Check each line of the records below for the word "camera" and copy those where it appears.

--- DATA SUPPLIED ---

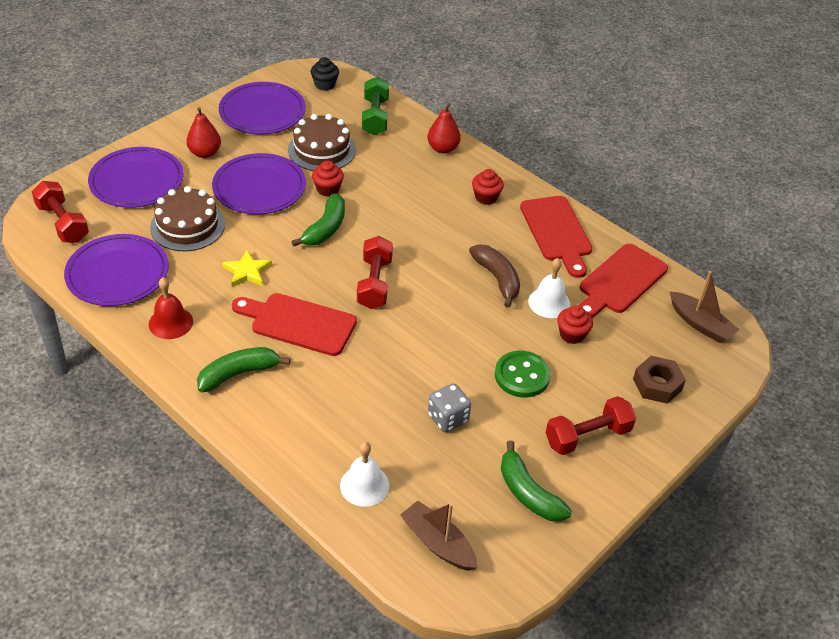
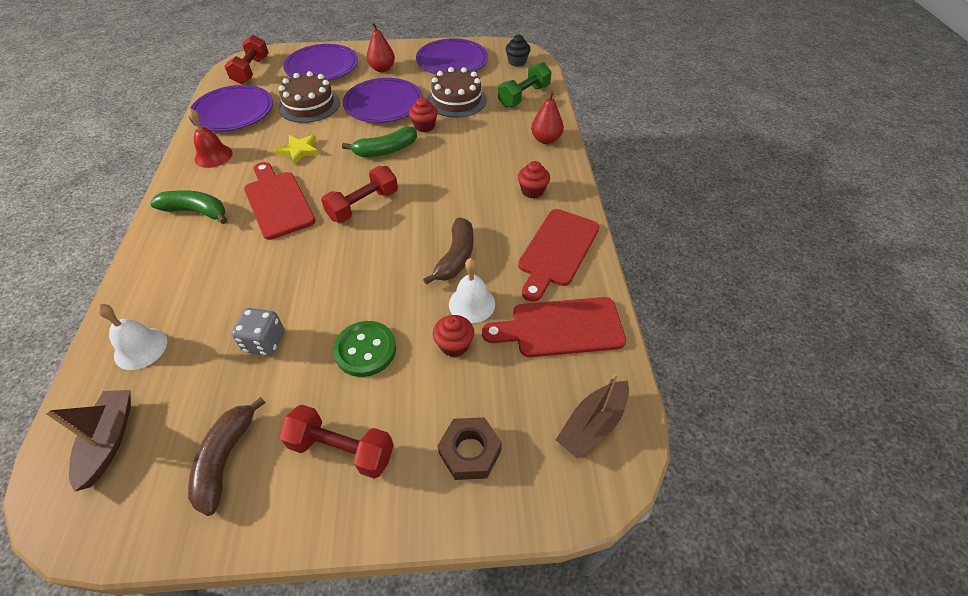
camera: 45 degrees right, 5 degrees up
green banana [501,441,572,522] -> brown banana [188,397,265,516]
brown boat [670,271,739,343] -> brown boat turned 45 degrees clockwise [556,373,629,459]

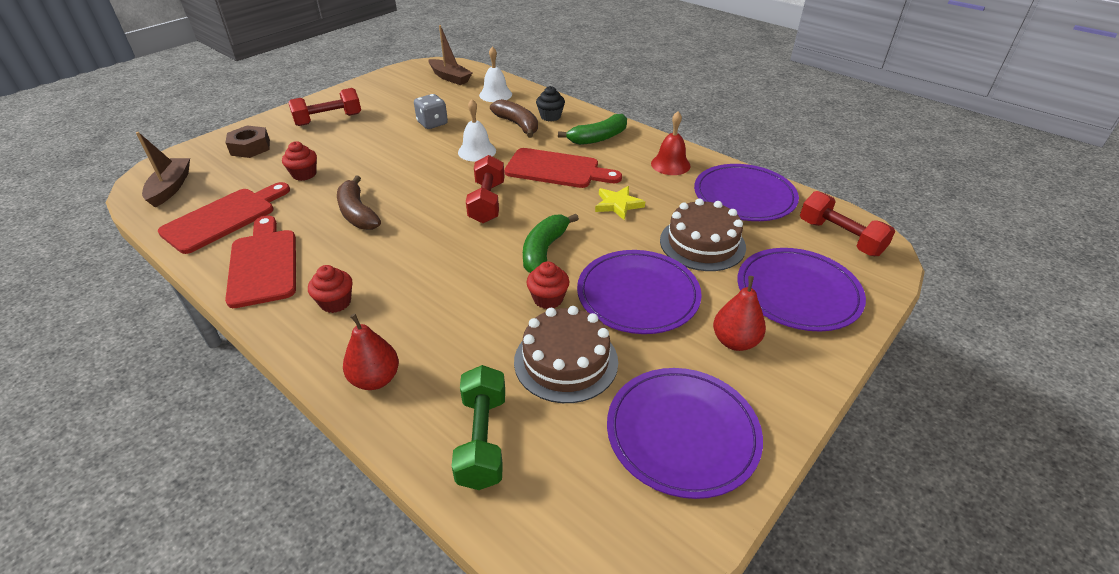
camera: 135 degrees right, 10 degrees down
brown banana [188,397,265,516] -> brown banana moved to [490,99,538,138]
green button [333,321,396,377] -> none
white bell [449,258,495,323] -> white bell moved to [458,99,496,161]
black cupcake [506,35,530,67] -> black cupcake moved to [536,86,565,121]

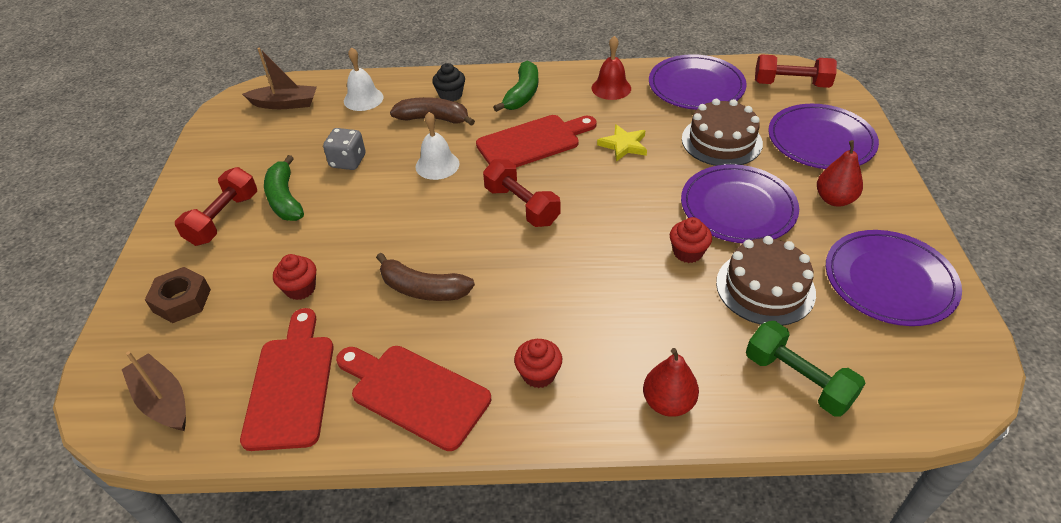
camera: 40 degrees left, 5 degrees up
green banana [523,214,579,273] -> green banana moved to [264,155,304,221]

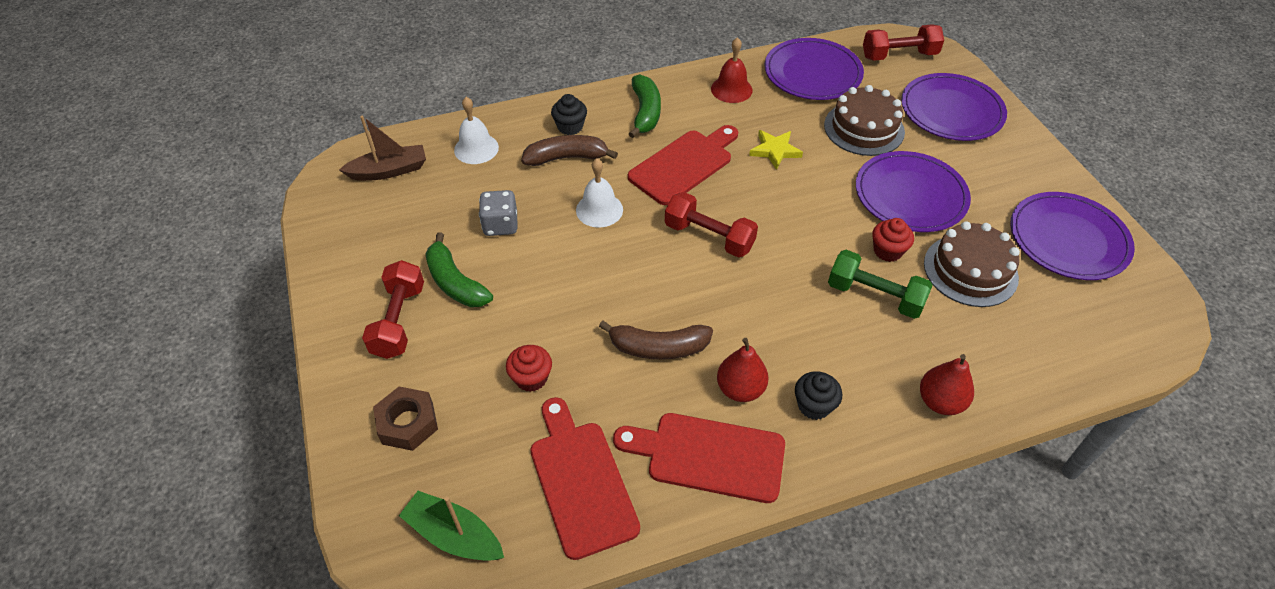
camera: 20 degrees left, 5 degrees up
brown boat [122,351,186,431] -> green boat [399,491,504,561]
red cupcake [514,339,562,388] -> black cupcake [795,371,842,420]
green dumbbell [746,321,865,417] -> green dumbbell moved to [828,250,933,319]
red pear [817,140,863,207] -> red pear moved to [717,338,769,402]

---

OUTPUT FOR THIS EXERCISE
camera: 45 degrees right, 5 degrees up
camera: 135 degrees right, 10 degrees down
camera: 40 degrees left, 5 degrees up
camera: 20 degrees left, 5 degrees up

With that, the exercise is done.